◆ The input
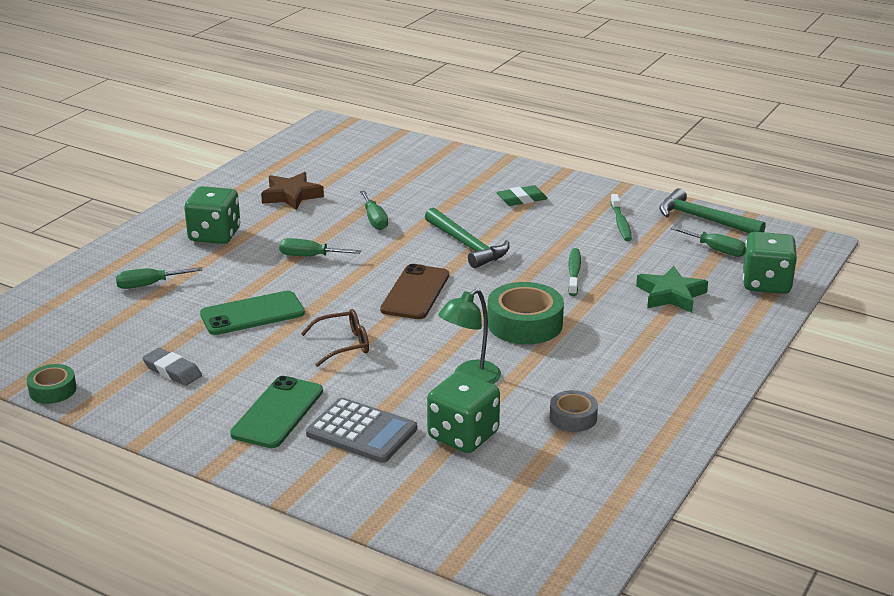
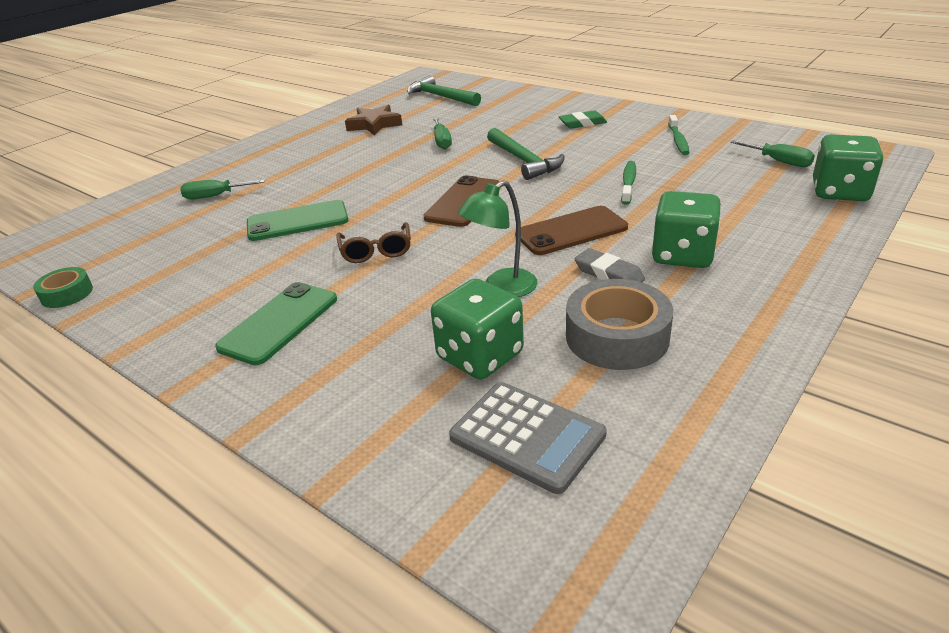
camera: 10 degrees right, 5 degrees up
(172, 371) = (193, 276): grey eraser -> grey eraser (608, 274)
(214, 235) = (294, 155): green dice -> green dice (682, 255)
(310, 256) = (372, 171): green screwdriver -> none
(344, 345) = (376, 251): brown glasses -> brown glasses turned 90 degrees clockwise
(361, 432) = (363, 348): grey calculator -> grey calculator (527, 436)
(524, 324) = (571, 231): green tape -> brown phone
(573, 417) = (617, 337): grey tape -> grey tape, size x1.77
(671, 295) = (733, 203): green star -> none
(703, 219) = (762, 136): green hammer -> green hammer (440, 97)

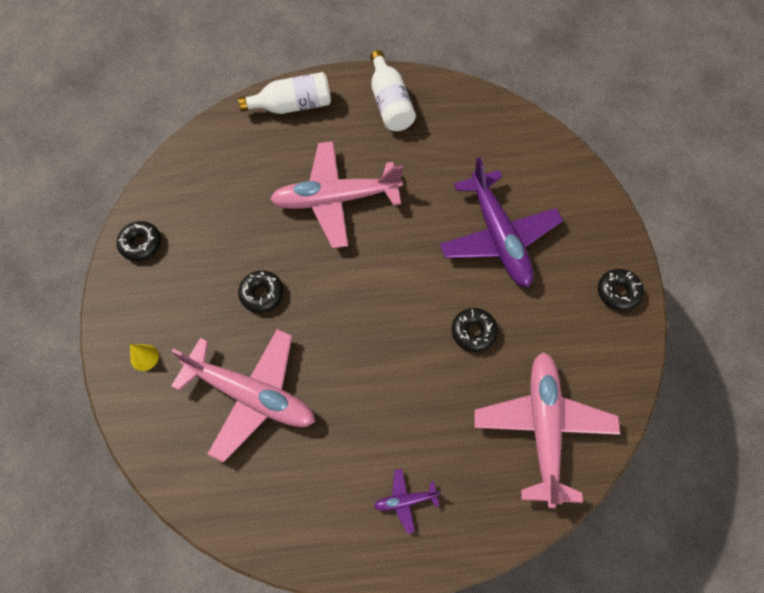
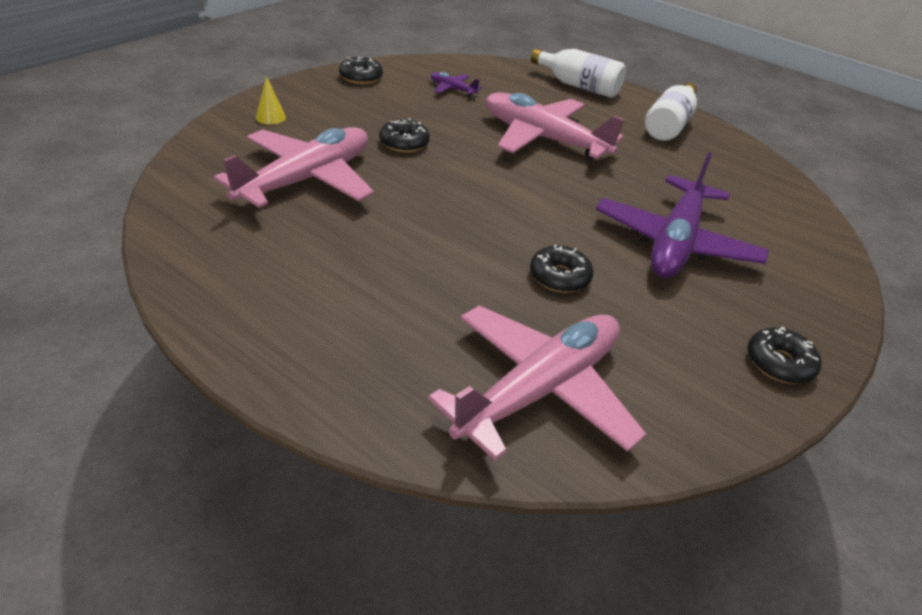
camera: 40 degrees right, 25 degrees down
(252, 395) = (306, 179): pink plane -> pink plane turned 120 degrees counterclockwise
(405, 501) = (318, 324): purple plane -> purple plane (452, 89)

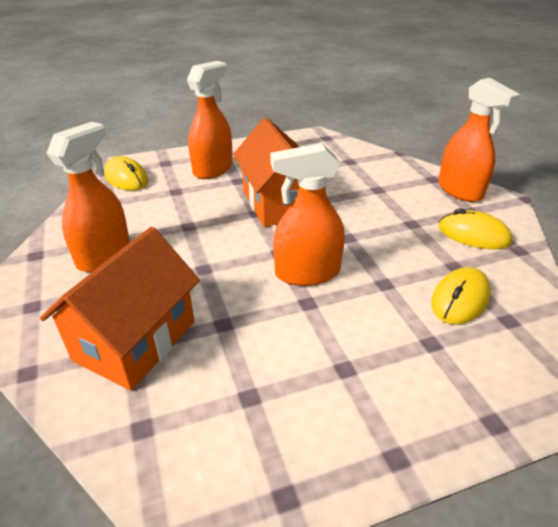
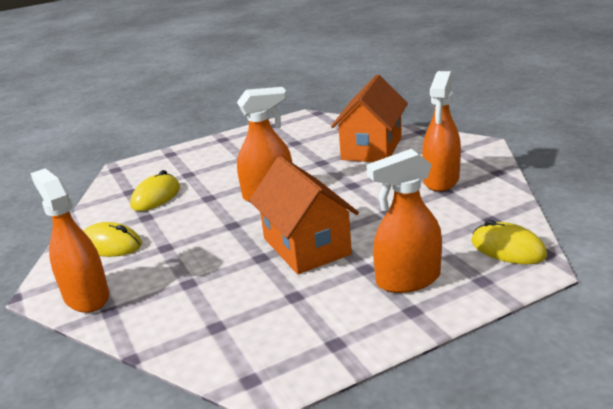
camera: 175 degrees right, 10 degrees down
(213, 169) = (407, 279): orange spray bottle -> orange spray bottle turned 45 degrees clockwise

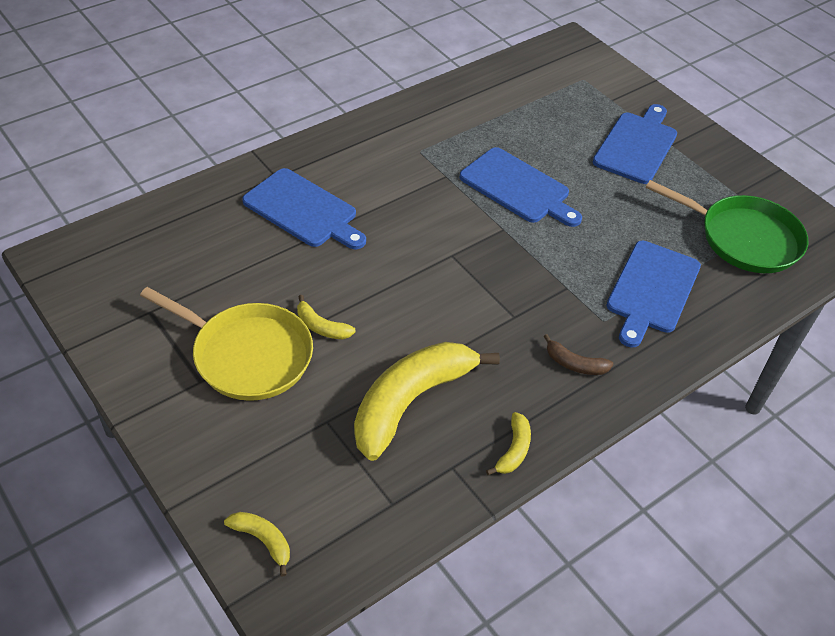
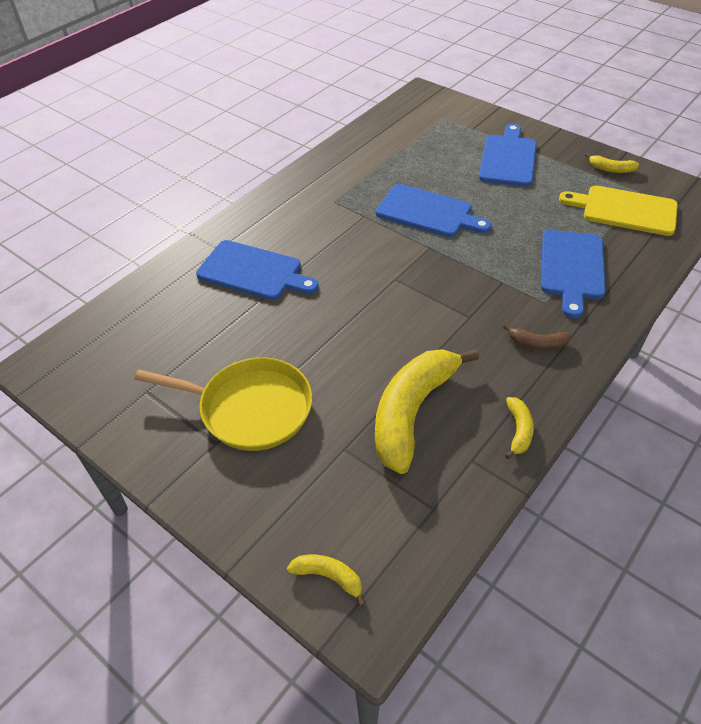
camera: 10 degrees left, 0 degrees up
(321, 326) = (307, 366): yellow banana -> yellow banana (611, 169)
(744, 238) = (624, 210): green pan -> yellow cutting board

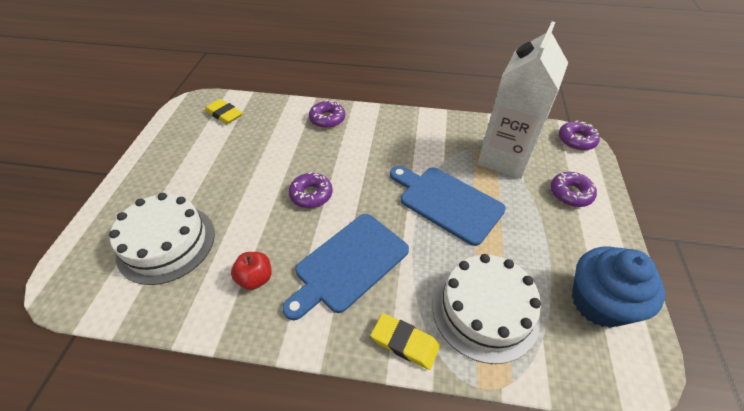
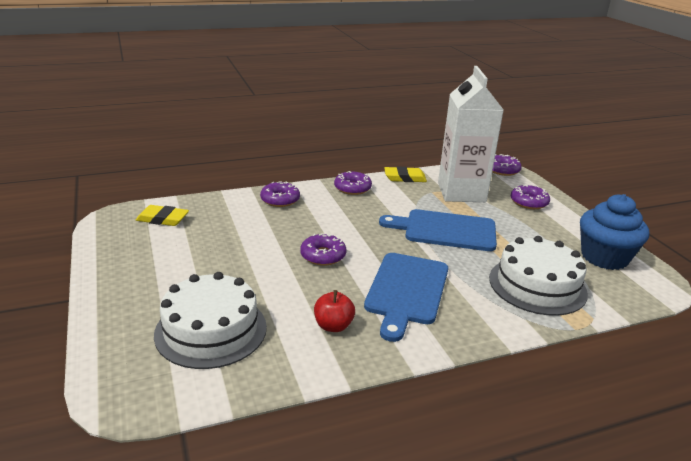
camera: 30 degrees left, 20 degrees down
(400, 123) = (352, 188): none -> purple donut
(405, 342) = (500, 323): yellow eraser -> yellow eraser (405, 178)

◆ Work task
Each line of the data above must be reproduced as written. Skip the pictures.

◆ Response to the exercise
camera: 10 degrees right, 5 degrees up
(172, 371) = (193, 276): grey eraser -> grey eraser (608, 274)
(214, 235) = (294, 155): green dice -> green dice (682, 255)
(310, 256) = (372, 171): green screwdriver -> none
(344, 345) = (376, 251): brown glasses -> brown glasses turned 90 degrees clockwise
(361, 432) = (363, 348): grey calculator -> grey calculator (527, 436)
(524, 324) = (571, 231): green tape -> brown phone
(573, 417) = (617, 337): grey tape -> grey tape, size x1.77
(671, 295) = (733, 203): green star -> none
(703, 219) = (762, 136): green hammer -> green hammer (440, 97)

camera: 40 degrees right, 25 degrees down
(252, 395) = (306, 179): pink plane -> pink plane turned 120 degrees counterclockwise
(405, 501) = (318, 324): purple plane -> purple plane (452, 89)

camera: 175 degrees right, 10 degrees down
(213, 169) = (407, 279): orange spray bottle -> orange spray bottle turned 45 degrees clockwise

camera: 10 degrees left, 0 degrees up
(321, 326) = (307, 366): yellow banana -> yellow banana (611, 169)
(744, 238) = (624, 210): green pan -> yellow cutting board

camera: 30 degrees left, 20 degrees down
(400, 123) = (352, 188): none -> purple donut
(405, 342) = (500, 323): yellow eraser -> yellow eraser (405, 178)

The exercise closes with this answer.